#### Task prompt
Nothing outside the range below should be printed. Output exactly the lines from the line with "R13: none -> 8.2k (DGND, N7)" to the line with "R14: 16k (N8, N12) -> 33k (N8, N12)", both included.

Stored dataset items

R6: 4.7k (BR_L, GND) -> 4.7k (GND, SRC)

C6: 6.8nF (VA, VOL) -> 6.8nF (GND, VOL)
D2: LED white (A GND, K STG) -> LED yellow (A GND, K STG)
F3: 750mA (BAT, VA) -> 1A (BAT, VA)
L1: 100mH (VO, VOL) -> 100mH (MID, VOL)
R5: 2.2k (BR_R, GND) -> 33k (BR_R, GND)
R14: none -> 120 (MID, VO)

...

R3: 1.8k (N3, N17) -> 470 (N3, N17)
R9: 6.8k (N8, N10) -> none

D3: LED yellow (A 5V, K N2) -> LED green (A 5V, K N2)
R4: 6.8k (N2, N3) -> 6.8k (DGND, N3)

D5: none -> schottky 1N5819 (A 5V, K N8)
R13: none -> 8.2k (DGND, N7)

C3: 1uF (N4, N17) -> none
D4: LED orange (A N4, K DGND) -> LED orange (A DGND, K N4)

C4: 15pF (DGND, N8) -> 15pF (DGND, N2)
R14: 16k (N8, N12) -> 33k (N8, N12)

==

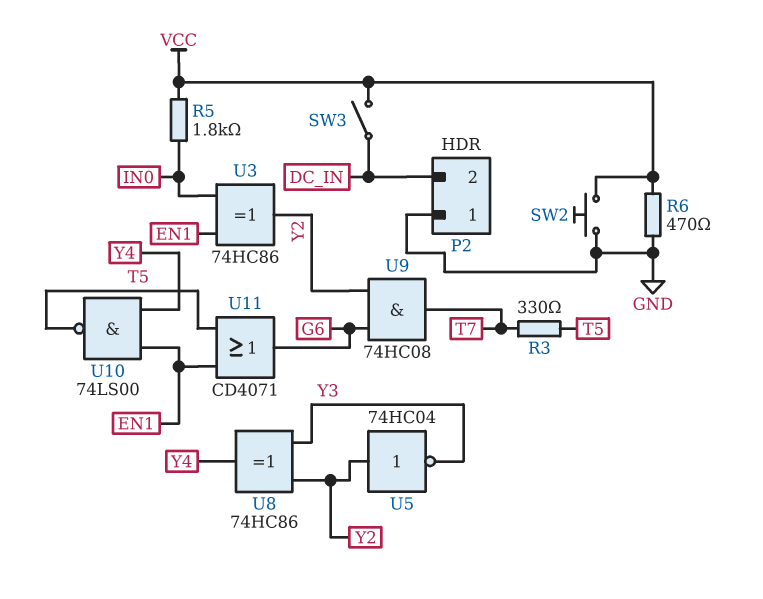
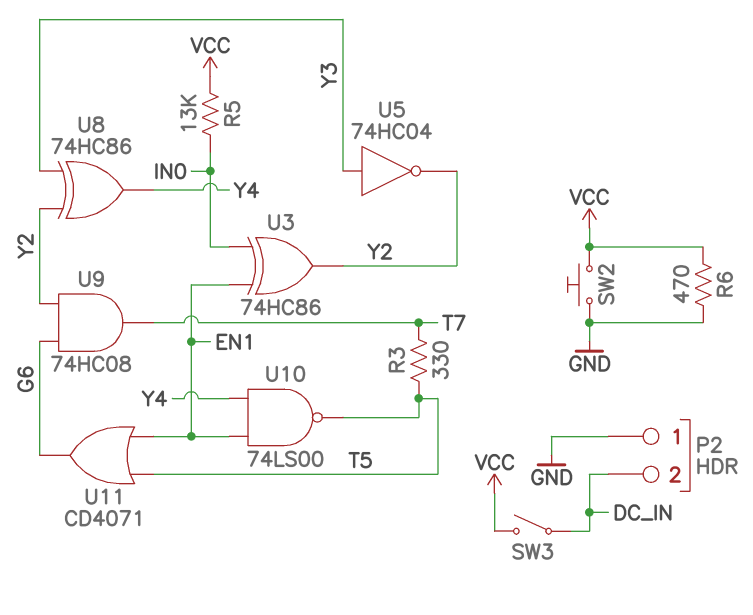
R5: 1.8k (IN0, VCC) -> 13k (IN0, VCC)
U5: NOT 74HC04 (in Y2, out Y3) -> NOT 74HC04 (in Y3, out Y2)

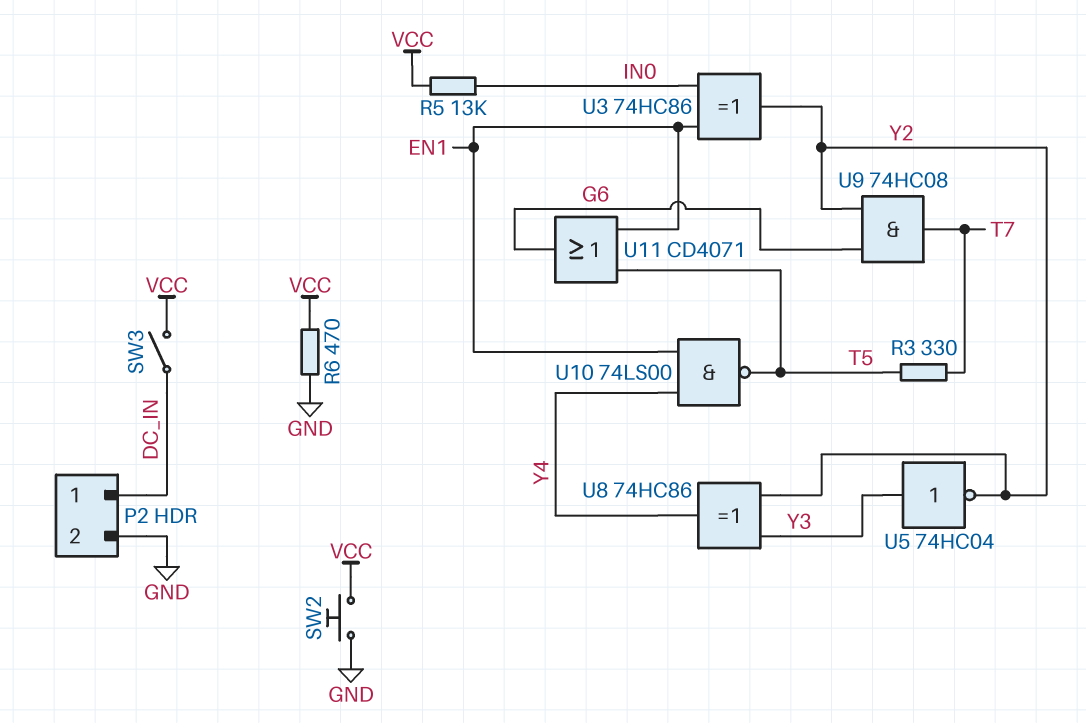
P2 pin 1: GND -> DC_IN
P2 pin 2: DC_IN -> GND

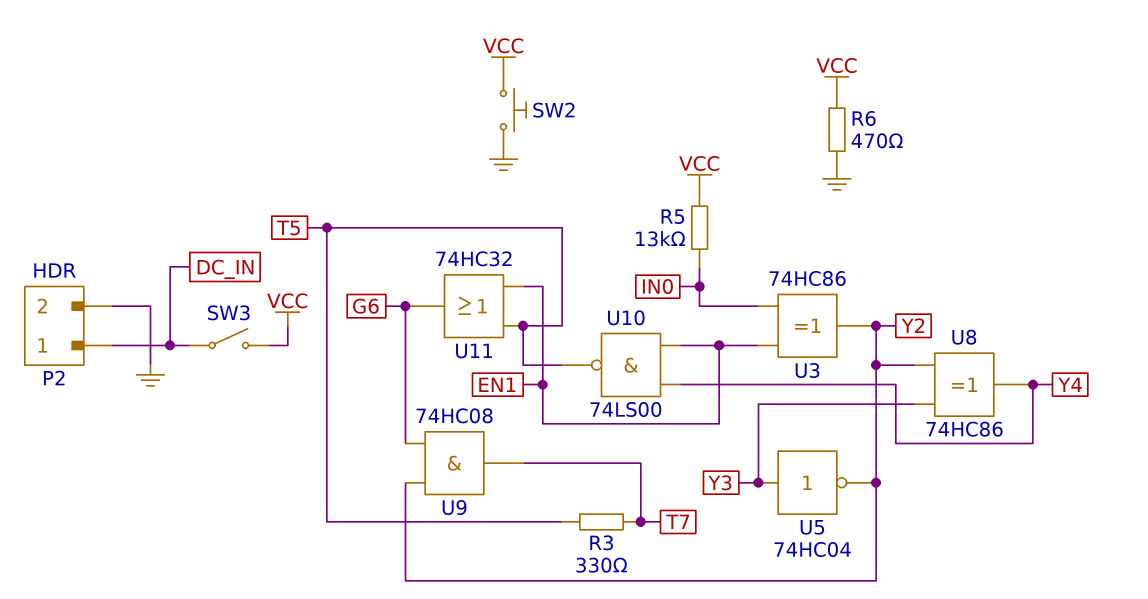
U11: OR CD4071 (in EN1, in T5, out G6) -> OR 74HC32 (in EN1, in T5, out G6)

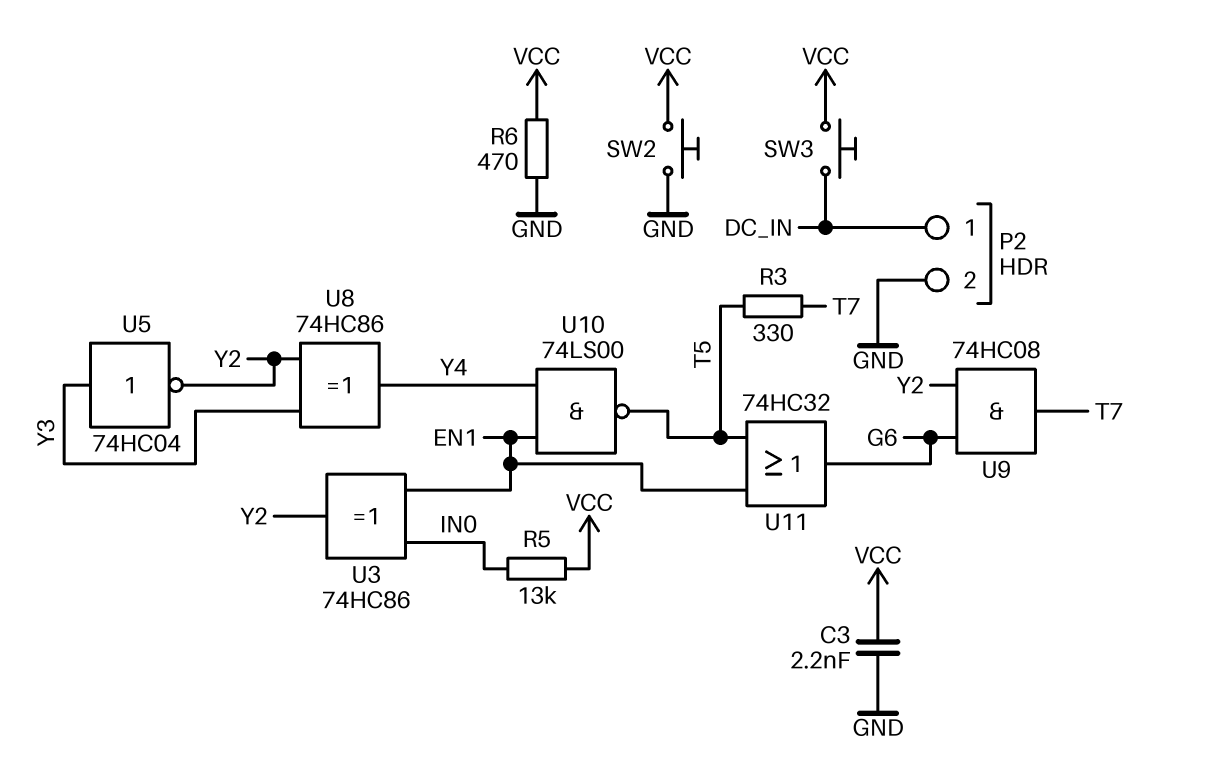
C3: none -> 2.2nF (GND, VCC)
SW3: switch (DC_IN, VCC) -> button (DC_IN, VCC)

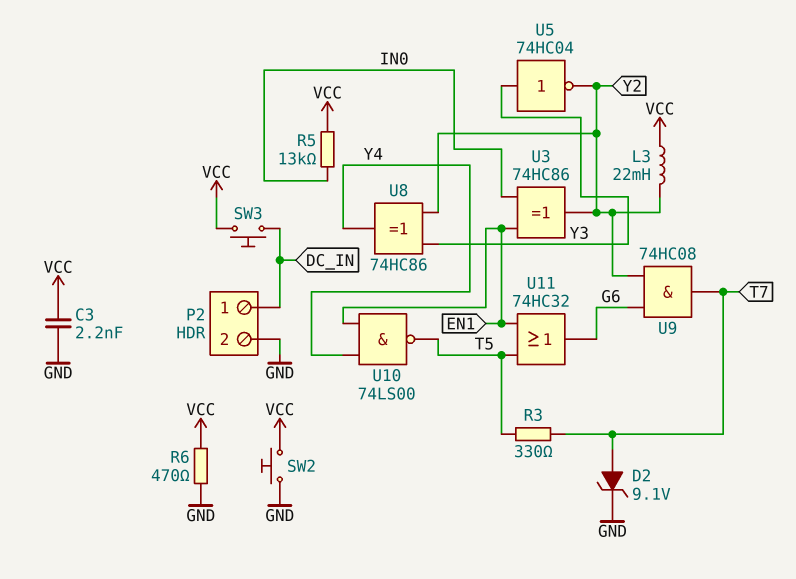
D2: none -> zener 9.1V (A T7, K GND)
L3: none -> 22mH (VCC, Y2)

#### Completed task
R13: none -> 8.2k (DGND, N7)

C3: 1uF (N4, N17) -> none
D4: LED orange (A N4, K DGND) -> LED orange (A DGND, K N4)

C4: 15pF (DGND, N8) -> 15pF (DGND, N2)
R14: 16k (N8, N12) -> 33k (N8, N12)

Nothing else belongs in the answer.